[Saved entries]
==========

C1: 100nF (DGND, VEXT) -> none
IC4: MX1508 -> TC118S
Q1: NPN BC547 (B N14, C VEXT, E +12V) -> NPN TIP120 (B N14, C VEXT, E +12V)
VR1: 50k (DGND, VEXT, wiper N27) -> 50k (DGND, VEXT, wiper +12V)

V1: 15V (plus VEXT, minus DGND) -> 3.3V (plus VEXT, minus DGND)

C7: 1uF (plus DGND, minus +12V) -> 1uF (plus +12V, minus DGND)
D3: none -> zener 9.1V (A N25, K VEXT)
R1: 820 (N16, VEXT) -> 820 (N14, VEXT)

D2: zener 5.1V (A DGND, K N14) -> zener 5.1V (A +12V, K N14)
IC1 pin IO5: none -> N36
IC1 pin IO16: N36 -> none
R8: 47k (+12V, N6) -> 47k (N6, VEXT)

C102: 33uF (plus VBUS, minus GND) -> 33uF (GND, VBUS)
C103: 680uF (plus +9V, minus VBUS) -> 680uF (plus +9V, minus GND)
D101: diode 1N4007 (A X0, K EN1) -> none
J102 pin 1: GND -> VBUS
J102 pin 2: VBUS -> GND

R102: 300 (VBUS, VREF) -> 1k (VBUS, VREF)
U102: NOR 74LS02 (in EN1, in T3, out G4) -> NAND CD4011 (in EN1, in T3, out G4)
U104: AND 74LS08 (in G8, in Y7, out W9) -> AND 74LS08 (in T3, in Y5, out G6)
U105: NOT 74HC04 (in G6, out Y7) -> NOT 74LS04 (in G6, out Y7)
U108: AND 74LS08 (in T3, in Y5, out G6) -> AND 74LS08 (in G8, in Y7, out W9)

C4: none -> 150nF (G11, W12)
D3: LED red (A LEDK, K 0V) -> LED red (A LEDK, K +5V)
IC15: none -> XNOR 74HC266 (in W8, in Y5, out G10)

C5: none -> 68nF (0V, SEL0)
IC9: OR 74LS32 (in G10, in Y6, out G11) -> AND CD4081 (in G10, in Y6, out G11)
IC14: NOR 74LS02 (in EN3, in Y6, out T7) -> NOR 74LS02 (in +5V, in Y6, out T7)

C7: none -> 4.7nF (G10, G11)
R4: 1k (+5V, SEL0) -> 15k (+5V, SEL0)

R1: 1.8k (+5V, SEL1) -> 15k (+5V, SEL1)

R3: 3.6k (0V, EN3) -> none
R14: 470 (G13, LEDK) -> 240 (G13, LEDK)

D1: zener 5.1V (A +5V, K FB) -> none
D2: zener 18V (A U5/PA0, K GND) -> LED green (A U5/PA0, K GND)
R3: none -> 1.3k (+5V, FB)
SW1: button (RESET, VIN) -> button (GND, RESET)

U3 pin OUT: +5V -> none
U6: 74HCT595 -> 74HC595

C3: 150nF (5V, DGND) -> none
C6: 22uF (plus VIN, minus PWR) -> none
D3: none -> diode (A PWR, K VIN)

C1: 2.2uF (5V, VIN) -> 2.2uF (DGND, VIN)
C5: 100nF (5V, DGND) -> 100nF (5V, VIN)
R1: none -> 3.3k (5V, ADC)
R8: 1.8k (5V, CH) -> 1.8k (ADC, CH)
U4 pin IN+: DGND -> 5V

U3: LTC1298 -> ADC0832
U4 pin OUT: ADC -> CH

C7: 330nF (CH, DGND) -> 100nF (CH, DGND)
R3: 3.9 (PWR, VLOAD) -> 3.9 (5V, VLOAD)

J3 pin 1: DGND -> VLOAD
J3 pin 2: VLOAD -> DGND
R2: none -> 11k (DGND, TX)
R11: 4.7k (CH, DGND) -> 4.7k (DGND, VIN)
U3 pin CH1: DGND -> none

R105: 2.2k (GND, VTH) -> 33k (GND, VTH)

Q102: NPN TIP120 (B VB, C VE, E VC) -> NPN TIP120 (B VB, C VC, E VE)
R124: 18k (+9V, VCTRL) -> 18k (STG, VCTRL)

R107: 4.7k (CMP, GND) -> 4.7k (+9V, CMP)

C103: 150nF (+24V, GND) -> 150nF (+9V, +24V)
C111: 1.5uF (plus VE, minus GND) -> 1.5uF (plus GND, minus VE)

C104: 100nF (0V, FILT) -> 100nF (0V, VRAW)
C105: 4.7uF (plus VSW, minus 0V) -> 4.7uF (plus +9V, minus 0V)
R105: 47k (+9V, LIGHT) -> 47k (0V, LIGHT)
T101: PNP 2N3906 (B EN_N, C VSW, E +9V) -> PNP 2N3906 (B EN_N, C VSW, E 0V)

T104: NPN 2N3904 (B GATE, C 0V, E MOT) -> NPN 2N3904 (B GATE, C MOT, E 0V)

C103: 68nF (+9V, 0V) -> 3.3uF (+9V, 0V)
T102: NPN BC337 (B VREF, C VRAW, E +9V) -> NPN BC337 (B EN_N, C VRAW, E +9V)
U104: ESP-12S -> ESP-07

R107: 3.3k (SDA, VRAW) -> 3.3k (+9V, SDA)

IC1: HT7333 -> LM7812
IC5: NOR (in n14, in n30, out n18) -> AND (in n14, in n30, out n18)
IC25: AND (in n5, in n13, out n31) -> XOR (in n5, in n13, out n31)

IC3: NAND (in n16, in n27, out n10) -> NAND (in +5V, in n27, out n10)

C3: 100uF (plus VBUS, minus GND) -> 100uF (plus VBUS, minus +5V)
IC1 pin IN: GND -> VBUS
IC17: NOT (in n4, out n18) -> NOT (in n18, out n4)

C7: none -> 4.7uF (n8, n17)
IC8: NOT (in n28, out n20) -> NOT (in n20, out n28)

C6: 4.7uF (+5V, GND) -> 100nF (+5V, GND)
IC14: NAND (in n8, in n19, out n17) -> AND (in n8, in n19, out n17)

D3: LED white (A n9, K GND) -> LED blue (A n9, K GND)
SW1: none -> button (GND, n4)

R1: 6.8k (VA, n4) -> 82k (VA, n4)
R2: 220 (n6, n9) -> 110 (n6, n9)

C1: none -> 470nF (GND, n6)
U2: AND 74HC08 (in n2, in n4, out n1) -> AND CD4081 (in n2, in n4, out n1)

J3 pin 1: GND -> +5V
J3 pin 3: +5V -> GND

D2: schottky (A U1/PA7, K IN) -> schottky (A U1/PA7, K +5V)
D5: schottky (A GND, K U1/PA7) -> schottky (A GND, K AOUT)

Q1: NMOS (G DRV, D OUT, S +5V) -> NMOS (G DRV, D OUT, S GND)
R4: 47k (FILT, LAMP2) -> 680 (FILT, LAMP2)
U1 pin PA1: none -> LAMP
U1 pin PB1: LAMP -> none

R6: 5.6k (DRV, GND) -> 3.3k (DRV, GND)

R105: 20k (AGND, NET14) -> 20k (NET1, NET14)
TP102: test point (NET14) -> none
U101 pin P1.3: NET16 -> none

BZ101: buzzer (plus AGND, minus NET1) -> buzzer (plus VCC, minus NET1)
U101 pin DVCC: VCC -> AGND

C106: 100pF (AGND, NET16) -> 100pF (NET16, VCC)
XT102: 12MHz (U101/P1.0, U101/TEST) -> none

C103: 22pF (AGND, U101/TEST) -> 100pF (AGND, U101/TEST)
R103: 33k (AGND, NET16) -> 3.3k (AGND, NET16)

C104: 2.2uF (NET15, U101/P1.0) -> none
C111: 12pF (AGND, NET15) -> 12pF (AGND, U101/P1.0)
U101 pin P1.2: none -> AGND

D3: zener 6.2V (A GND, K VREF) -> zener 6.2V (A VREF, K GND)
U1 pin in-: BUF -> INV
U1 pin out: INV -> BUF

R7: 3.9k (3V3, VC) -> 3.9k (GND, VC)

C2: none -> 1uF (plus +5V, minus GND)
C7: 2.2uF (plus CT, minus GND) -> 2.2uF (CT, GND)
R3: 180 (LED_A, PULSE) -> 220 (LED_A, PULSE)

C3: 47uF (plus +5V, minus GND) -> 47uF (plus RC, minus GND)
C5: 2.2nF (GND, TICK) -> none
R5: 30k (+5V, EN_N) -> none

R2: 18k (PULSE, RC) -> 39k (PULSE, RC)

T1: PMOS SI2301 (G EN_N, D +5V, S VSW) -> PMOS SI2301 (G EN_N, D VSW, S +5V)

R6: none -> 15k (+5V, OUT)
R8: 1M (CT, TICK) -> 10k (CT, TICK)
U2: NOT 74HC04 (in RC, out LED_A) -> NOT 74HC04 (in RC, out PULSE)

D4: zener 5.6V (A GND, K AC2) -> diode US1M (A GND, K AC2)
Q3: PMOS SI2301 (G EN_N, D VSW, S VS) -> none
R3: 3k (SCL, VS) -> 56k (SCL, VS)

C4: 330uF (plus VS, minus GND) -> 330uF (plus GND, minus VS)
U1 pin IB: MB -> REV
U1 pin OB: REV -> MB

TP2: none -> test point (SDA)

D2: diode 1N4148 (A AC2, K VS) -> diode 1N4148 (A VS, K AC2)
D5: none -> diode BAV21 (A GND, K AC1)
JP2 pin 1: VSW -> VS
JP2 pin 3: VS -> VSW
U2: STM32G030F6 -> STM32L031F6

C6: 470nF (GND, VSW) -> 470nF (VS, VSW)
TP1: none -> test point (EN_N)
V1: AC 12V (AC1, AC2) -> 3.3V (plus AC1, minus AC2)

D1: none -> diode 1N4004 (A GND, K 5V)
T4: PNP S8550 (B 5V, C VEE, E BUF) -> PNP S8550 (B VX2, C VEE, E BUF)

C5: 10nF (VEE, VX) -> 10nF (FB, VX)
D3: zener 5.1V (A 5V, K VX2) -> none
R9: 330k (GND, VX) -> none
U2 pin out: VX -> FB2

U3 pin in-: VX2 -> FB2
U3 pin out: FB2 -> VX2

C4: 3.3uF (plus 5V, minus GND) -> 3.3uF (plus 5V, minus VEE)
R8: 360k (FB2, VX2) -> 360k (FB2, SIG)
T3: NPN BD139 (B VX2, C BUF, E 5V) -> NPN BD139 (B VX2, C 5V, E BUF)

==========

_Action item:_
Could you retype exactly the lines from the first one of the records through the line containing "U105: NOT 74HC04", both included, and nothing more?

_Result for this task:_
C1: 100nF (DGND, VEXT) -> none
IC4: MX1508 -> TC118S
Q1: NPN BC547 (B N14, C VEXT, E +12V) -> NPN TIP120 (B N14, C VEXT, E +12V)
VR1: 50k (DGND, VEXT, wiper N27) -> 50k (DGND, VEXT, wiper +12V)

V1: 15V (plus VEXT, minus DGND) -> 3.3V (plus VEXT, minus DGND)

C7: 1uF (plus DGND, minus +12V) -> 1uF (plus +12V, minus DGND)
D3: none -> zener 9.1V (A N25, K VEXT)
R1: 820 (N16, VEXT) -> 820 (N14, VEXT)

D2: zener 5.1V (A DGND, K N14) -> zener 5.1V (A +12V, K N14)
IC1 pin IO5: none -> N36
IC1 pin IO16: N36 -> none
R8: 47k (+12V, N6) -> 47k (N6, VEXT)

C102: 33uF (plus VBUS, minus GND) -> 33uF (GND, VBUS)
C103: 680uF (plus +9V, minus VBUS) -> 680uF (plus +9V, minus GND)
D101: diode 1N4007 (A X0, K EN1) -> none
J102 pin 1: GND -> VBUS
J102 pin 2: VBUS -> GND

R102: 300 (VBUS, VREF) -> 1k (VBUS, VREF)
U102: NOR 74LS02 (in EN1, in T3, out G4) -> NAND CD4011 (in EN1, in T3, out G4)
U104: AND 74LS08 (in G8, in Y7, out W9) -> AND 74LS08 (in T3, in Y5, out G6)
U105: NOT 74HC04 (in G6, out Y7) -> NOT 74LS04 (in G6, out Y7)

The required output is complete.